→ **Exercise brief**: Your copy of the data should leave out the images and match everything else exactly.

→ **Information provided**:
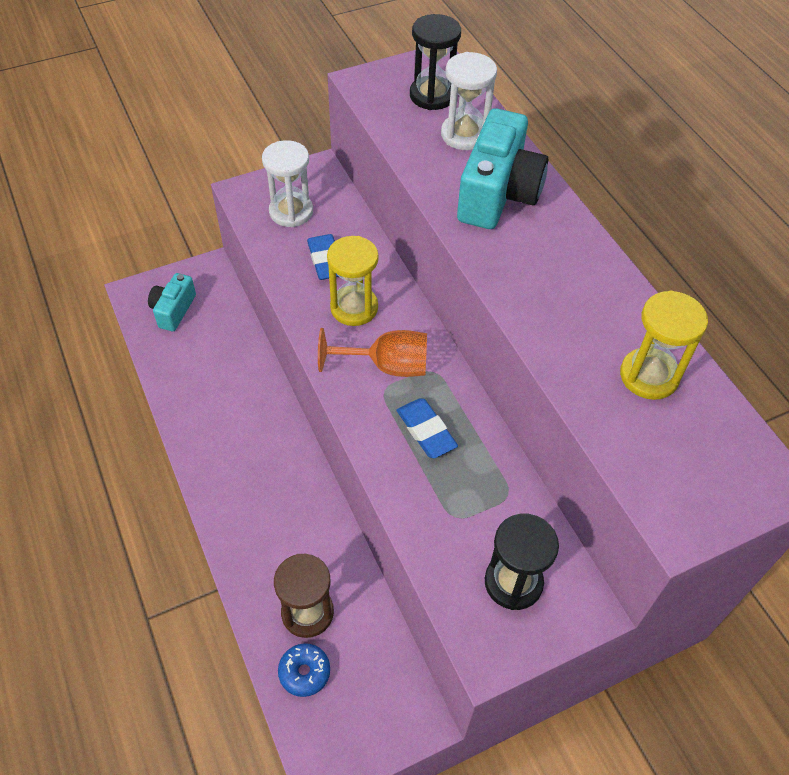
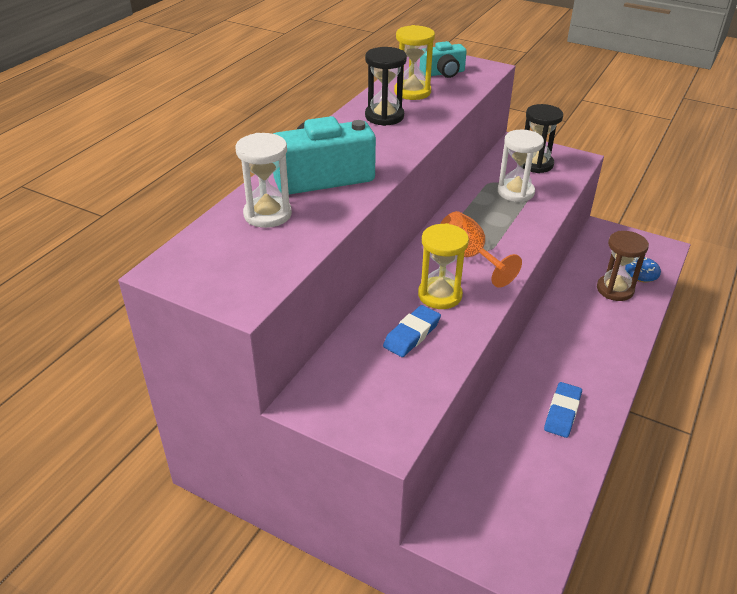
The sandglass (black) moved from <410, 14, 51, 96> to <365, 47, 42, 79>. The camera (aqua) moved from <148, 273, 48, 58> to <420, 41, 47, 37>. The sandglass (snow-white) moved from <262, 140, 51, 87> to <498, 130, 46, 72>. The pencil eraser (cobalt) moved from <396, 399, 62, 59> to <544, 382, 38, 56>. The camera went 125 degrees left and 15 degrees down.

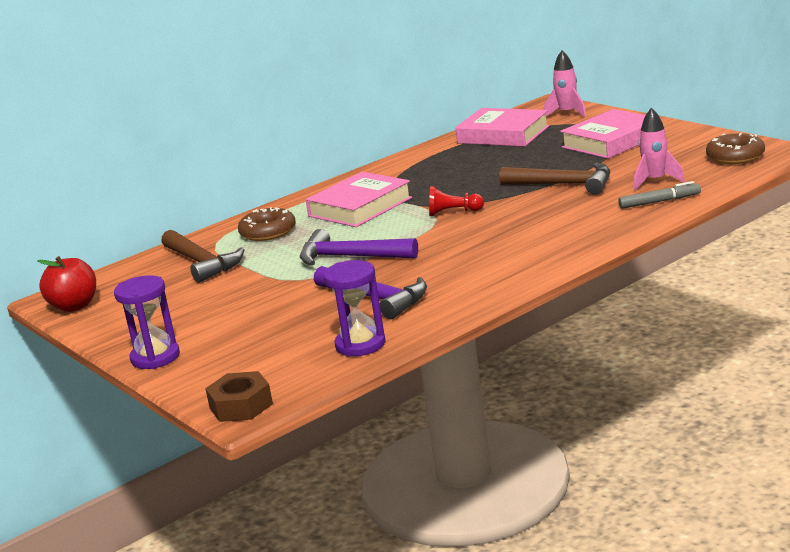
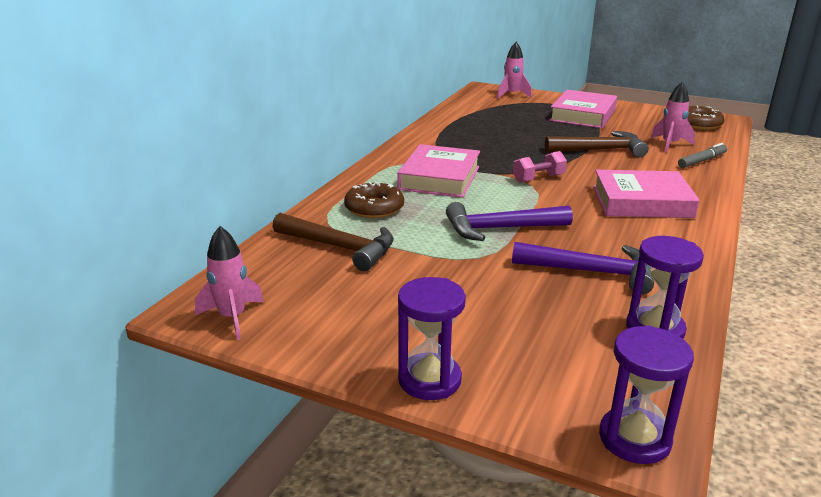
The apple (scarlet) at <37, 256, 59, 56> was replaced by the rocket (pink) at <195, 226, 69, 114>. The game pawn (scarlet) at <429, 186, 55, 30> was replaced by the free weight (pink) at <513, 151, 54, 32>. The book (pink) moved from <455, 108, 94, 39> to <593, 170, 107, 48>. The hex nut (russet) at <205, 371, 68, 51> was replaced by the sandglass (violet) at <599, 325, 95, 139>. The camera went 30 degrees left and 5 degrees up.

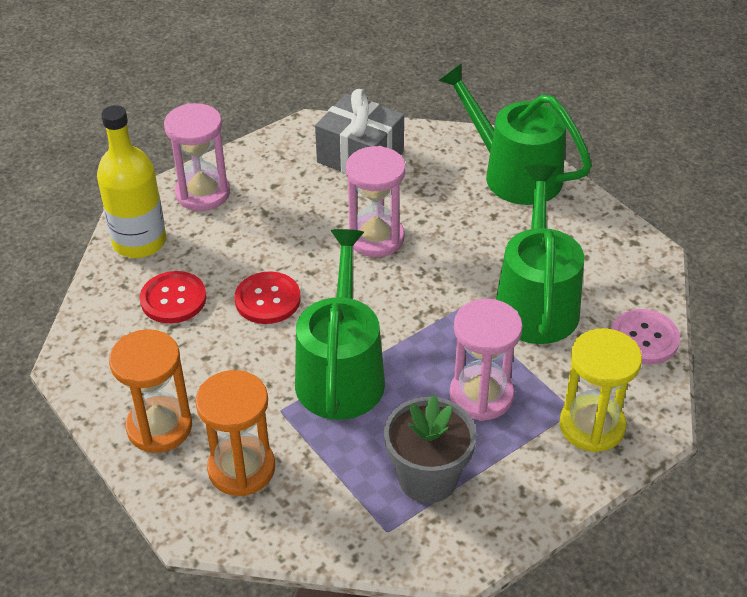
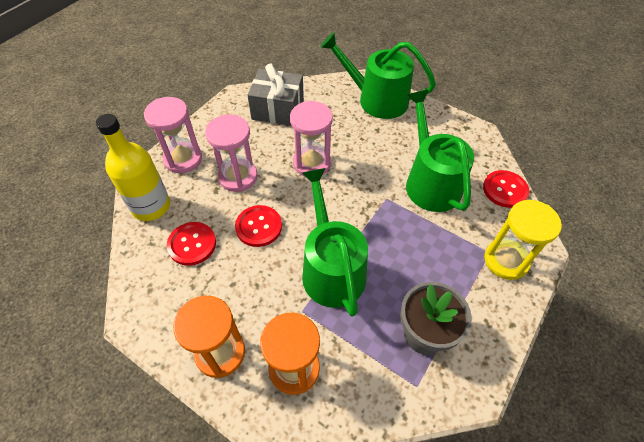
The sandglass (pink) moved from <450, 299, 73, 122> to <205, 114, 52, 78>. The sewing button (pink) at <612, 309, 68, 56> became the sewing button (scarlet) at <483, 170, 46, 38>. The camera went 20 degrees left and 10 degrees up.

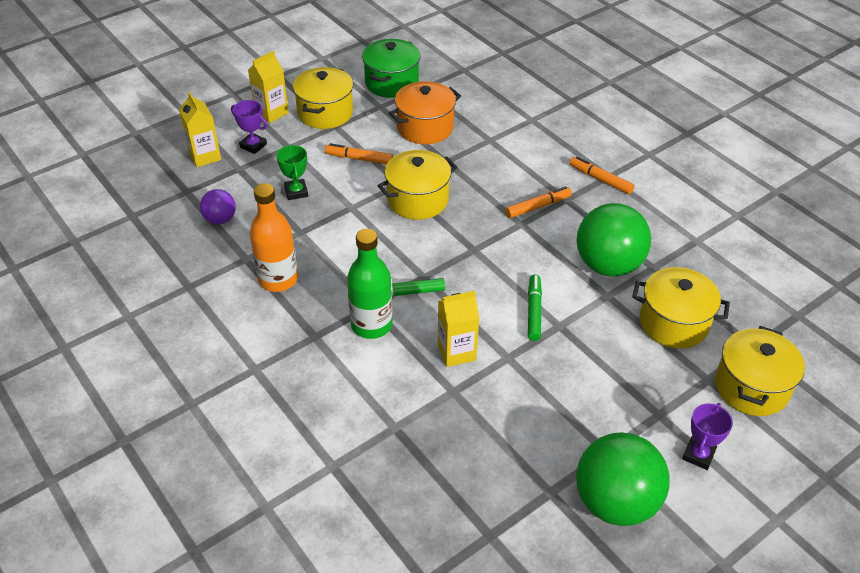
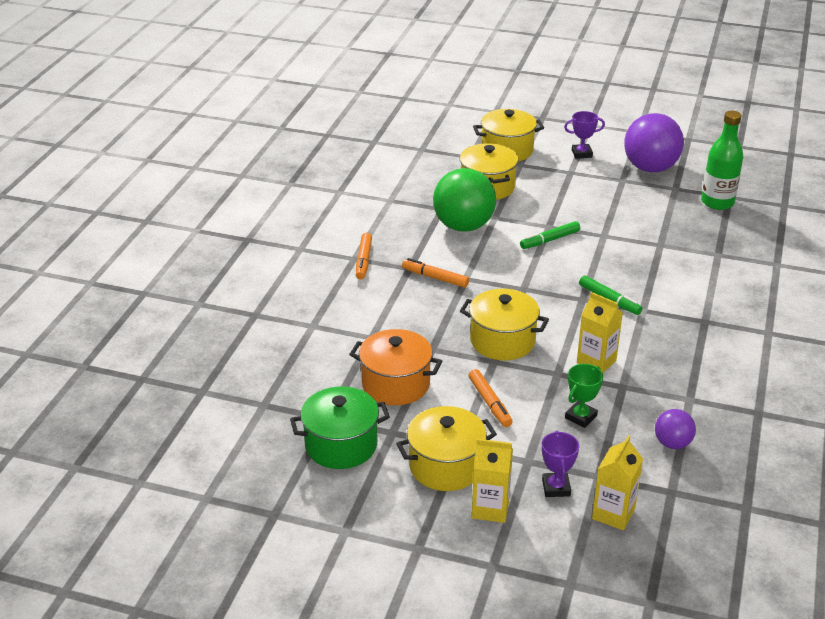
The milk carton (bright yellow) moved from <438, 291, 41, 76> to <577, 292, 46, 81>. The ball (green) at <576, 432, 94, 94> became the ball (violet) at <624, 113, 60, 59>. The drink bottle (green) moved from <347, 229, 46, 110> to <701, 111, 43, 99>. The drink bottle (orange) at <250, 183, 48, 109> disappeared. The camera went 125 degrees left and 10 degrees down.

→ **Answer to this exercise**:
The sandglass (black) moved from <410, 14, 51, 96> to <365, 47, 42, 79>. The camera (aqua) moved from <148, 273, 48, 58> to <420, 41, 47, 37>. The sandglass (snow-white) moved from <262, 140, 51, 87> to <498, 130, 46, 72>. The pencil eraser (cobalt) moved from <396, 399, 62, 59> to <544, 382, 38, 56>. The camera went 125 degrees left and 15 degrees down.

The apple (scarlet) at <37, 256, 59, 56> was replaced by the rocket (pink) at <195, 226, 69, 114>. The game pawn (scarlet) at <429, 186, 55, 30> was replaced by the free weight (pink) at <513, 151, 54, 32>. The book (pink) moved from <455, 108, 94, 39> to <593, 170, 107, 48>. The hex nut (russet) at <205, 371, 68, 51> was replaced by the sandglass (violet) at <599, 325, 95, 139>. The camera went 30 degrees left and 5 degrees up.

The sandglass (pink) moved from <450, 299, 73, 122> to <205, 114, 52, 78>. The sewing button (pink) at <612, 309, 68, 56> became the sewing button (scarlet) at <483, 170, 46, 38>. The camera went 20 degrees left and 10 degrees up.

The milk carton (bright yellow) moved from <438, 291, 41, 76> to <577, 292, 46, 81>. The ball (green) at <576, 432, 94, 94> became the ball (violet) at <624, 113, 60, 59>. The drink bottle (green) moved from <347, 229, 46, 110> to <701, 111, 43, 99>. The drink bottle (orange) at <250, 183, 48, 109> disappeared. The camera went 125 degrees left and 10 degrees down.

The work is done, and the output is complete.